● What you need to do
Transcribe every entry word for word. Skip the pictures.

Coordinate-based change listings
• • • •

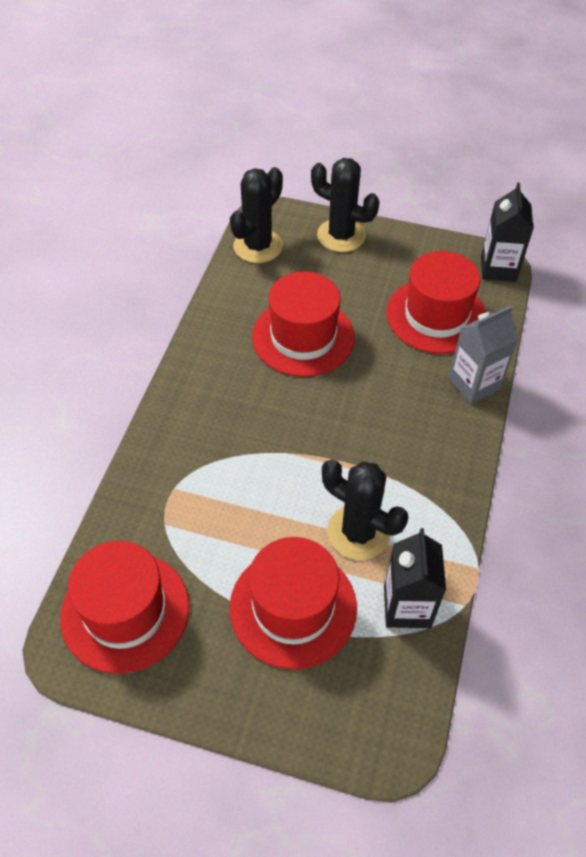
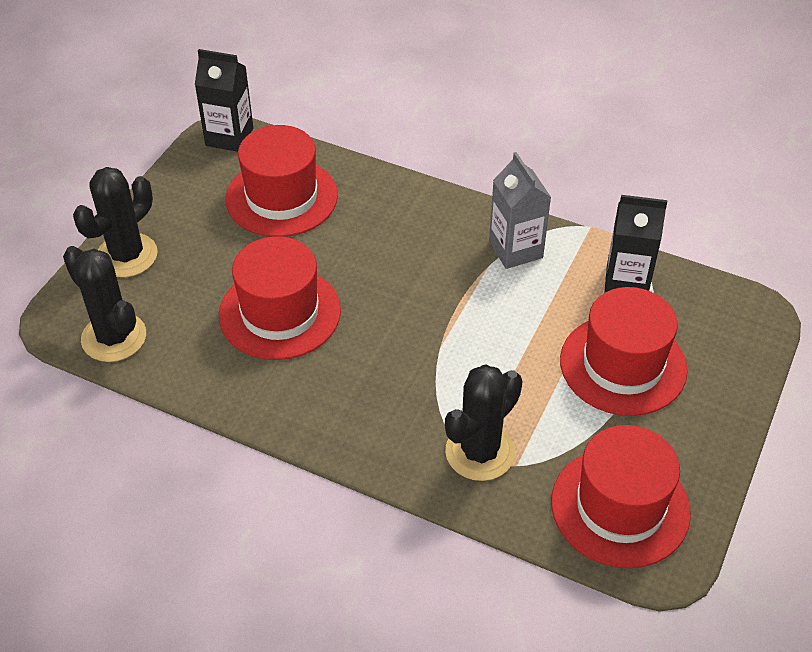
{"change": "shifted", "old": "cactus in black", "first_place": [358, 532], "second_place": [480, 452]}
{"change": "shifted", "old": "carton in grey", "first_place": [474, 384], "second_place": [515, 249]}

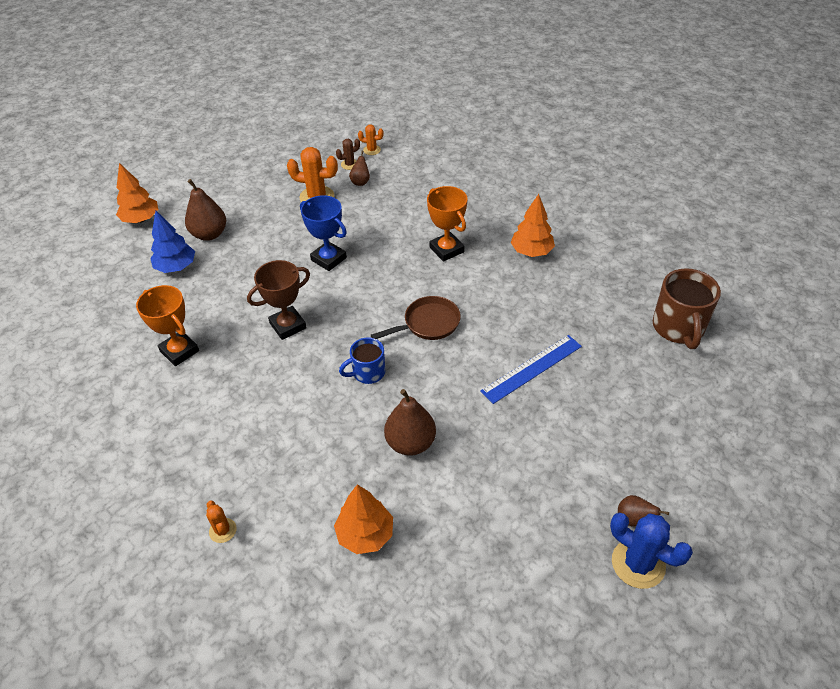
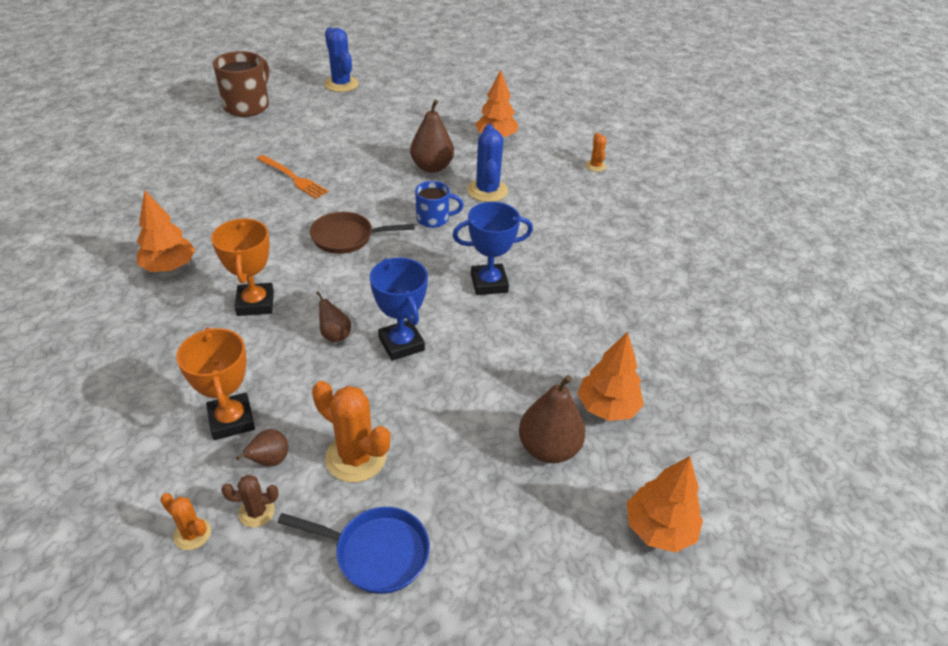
{"change": "shifted", "old": "trophy in orange", "first_place": [179, 351], "second_place": [232, 420]}
{"change": "repainted", "old": "tree in blue", "new": "tree in orange", "first_place": [176, 267], "second_place": [607, 407]}
{"change": "repainted", "old": "trophy in brown", "new": "trophy in blue", "first_place": [288, 326], "second_place": [489, 283]}
{"change": "swapped", "old": "ruler in blue", "new": "fork in orange", "first_place": [532, 368], "second_place": [293, 178]}
{"change": "shifted", "old": "pear in brown", "first_place": [633, 519], "second_place": [335, 335]}
{"change": "shifted", "old": "mug in brown", "first_place": [678, 328], "second_place": [248, 106]}
{"change": "new", "new": "pan in blue", "second_place": [376, 553]}
{"change": "new", "new": "cactus in blue", "second_place": [487, 191]}

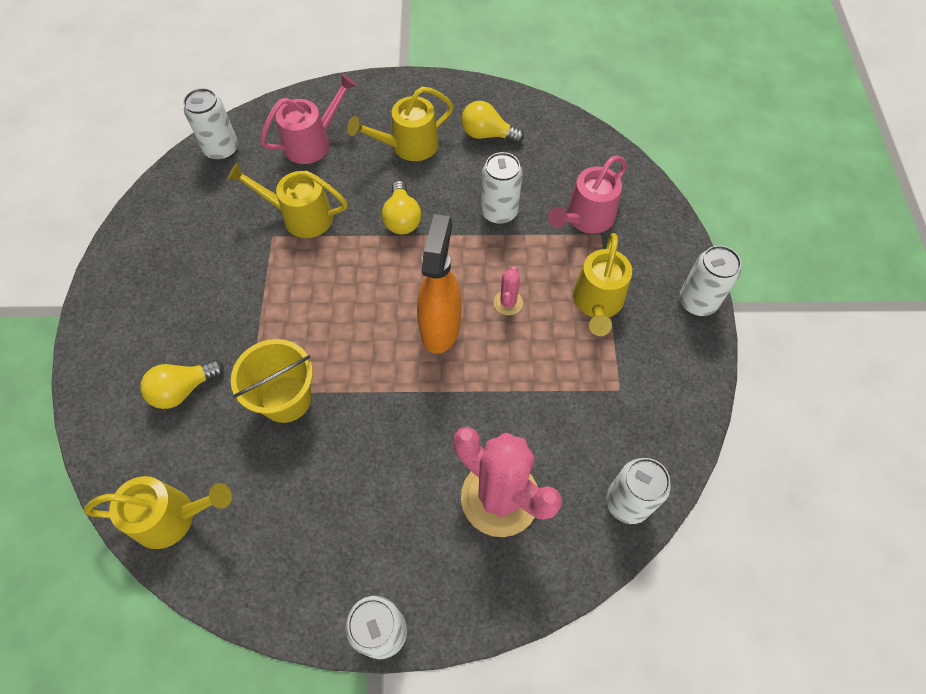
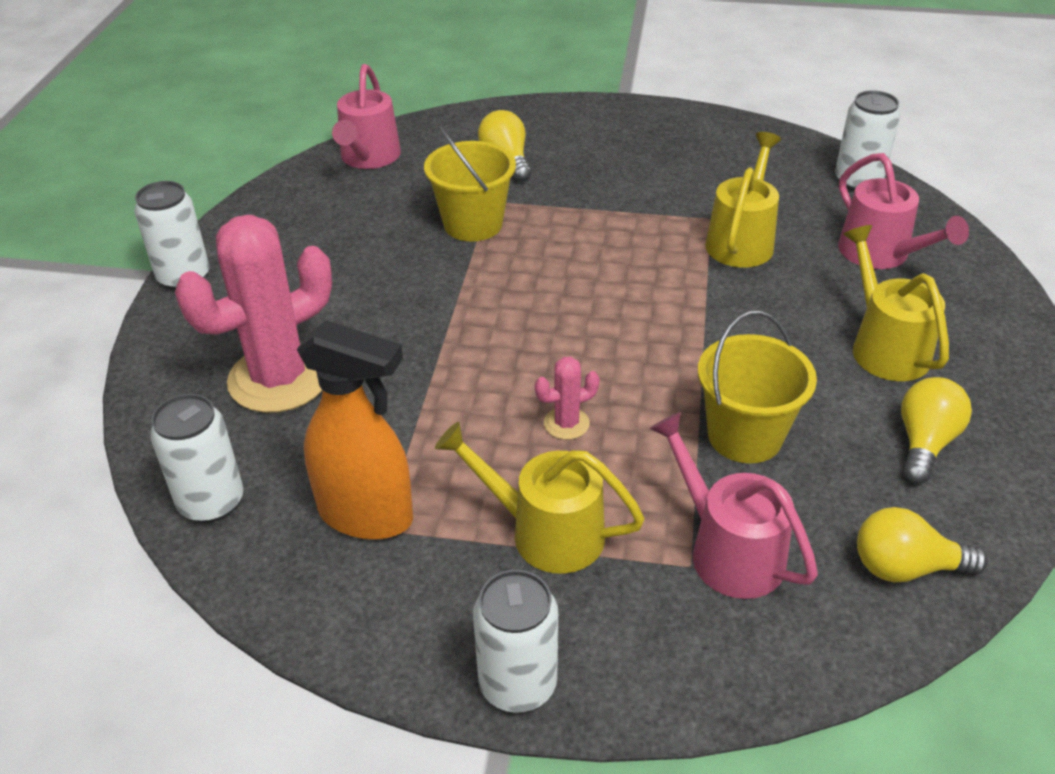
{"change": "repainted", "old": "watering can in yellow", "new": "watering can in pink", "first_place": [173, 517], "second_place": [368, 158]}
{"change": "shifted", "old": "light bulb in yellow", "first_place": [402, 218], "second_place": [905, 567]}
{"change": "shifted", "old": "spray bottle in orange", "first_place": [440, 327], "second_place": [367, 515]}
{"change": "swapped", "old": "can in white", "new": "bucket in yellow", "first_place": [499, 212], "second_place": [745, 436]}
{"change": "rotated", "old": "cactus in pink", "first_place": [508, 303], "second_place": [566, 423], "degrees": -45}

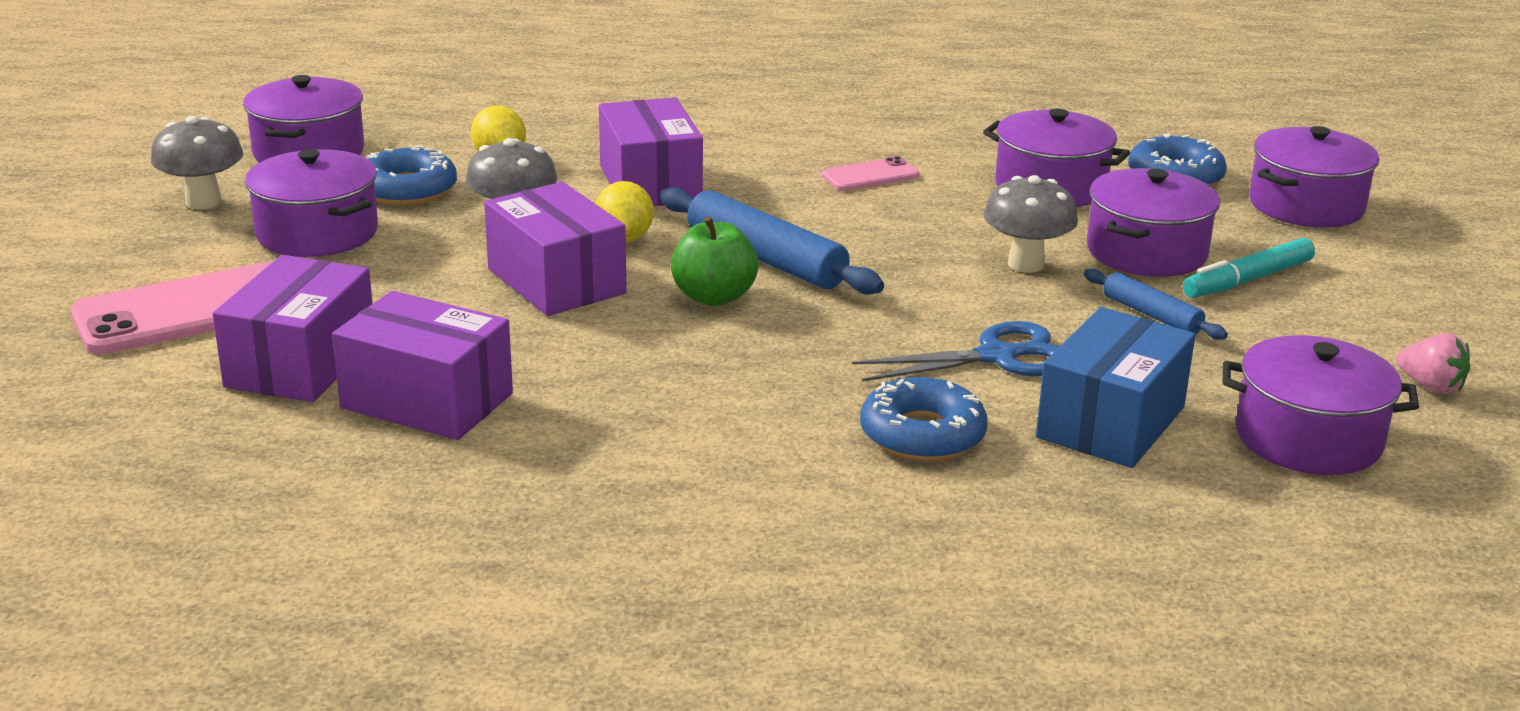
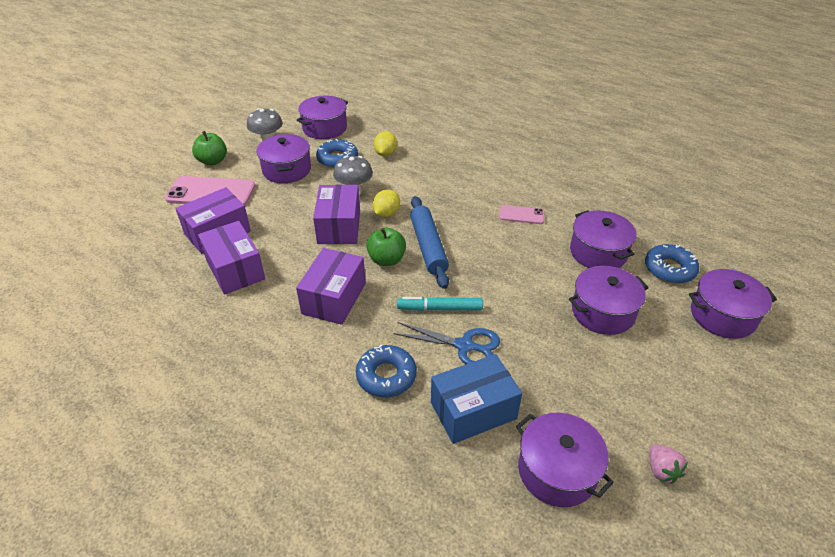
{"change": "shifted", "old": "box in purple", "first_place": [650, 183], "second_place": [334, 298]}
{"change": "gone", "old": "mushroom in grey", "first_place": [1025, 264]}
{"change": "gone", "old": "rolling pin in blue", "first_place": [1151, 315]}
{"change": "shifted", "old": "marker in turquoise", "first_place": [1247, 280], "second_place": [440, 308]}
{"change": "new", "new": "apple in green", "second_place": [213, 161]}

• • • •

● Task solution
{"change": "shifted", "old": "cactus in black", "first_place": [358, 532], "second_place": [480, 452]}
{"change": "shifted", "old": "carton in grey", "first_place": [474, 384], "second_place": [515, 249]}

{"change": "shifted", "old": "trophy in orange", "first_place": [179, 351], "second_place": [232, 420]}
{"change": "repainted", "old": "tree in blue", "new": "tree in orange", "first_place": [176, 267], "second_place": [607, 407]}
{"change": "repainted", "old": "trophy in brown", "new": "trophy in blue", "first_place": [288, 326], "second_place": [489, 283]}
{"change": "swapped", "old": "ruler in blue", "new": "fork in orange", "first_place": [532, 368], "second_place": [293, 178]}
{"change": "shifted", "old": "pear in brown", "first_place": [633, 519], "second_place": [335, 335]}
{"change": "shifted", "old": "mug in brown", "first_place": [678, 328], "second_place": [248, 106]}
{"change": "new", "new": "pan in blue", "second_place": [376, 553]}
{"change": "new", "new": "cactus in blue", "second_place": [487, 191]}

{"change": "repainted", "old": "watering can in yellow", "new": "watering can in pink", "first_place": [173, 517], "second_place": [368, 158]}
{"change": "shifted", "old": "light bulb in yellow", "first_place": [402, 218], "second_place": [905, 567]}
{"change": "shifted", "old": "spray bottle in orange", "first_place": [440, 327], "second_place": [367, 515]}
{"change": "swapped", "old": "can in white", "new": "bucket in yellow", "first_place": [499, 212], "second_place": [745, 436]}
{"change": "rotated", "old": "cactus in pink", "first_place": [508, 303], "second_place": [566, 423], "degrees": -45}

{"change": "shifted", "old": "box in purple", "first_place": [650, 183], "second_place": [334, 298]}
{"change": "gone", "old": "mushroom in grey", "first_place": [1025, 264]}
{"change": "gone", "old": "rolling pin in blue", "first_place": [1151, 315]}
{"change": "shifted", "old": "marker in turquoise", "first_place": [1247, 280], "second_place": [440, 308]}
{"change": "new", "new": "apple in green", "second_place": [213, 161]}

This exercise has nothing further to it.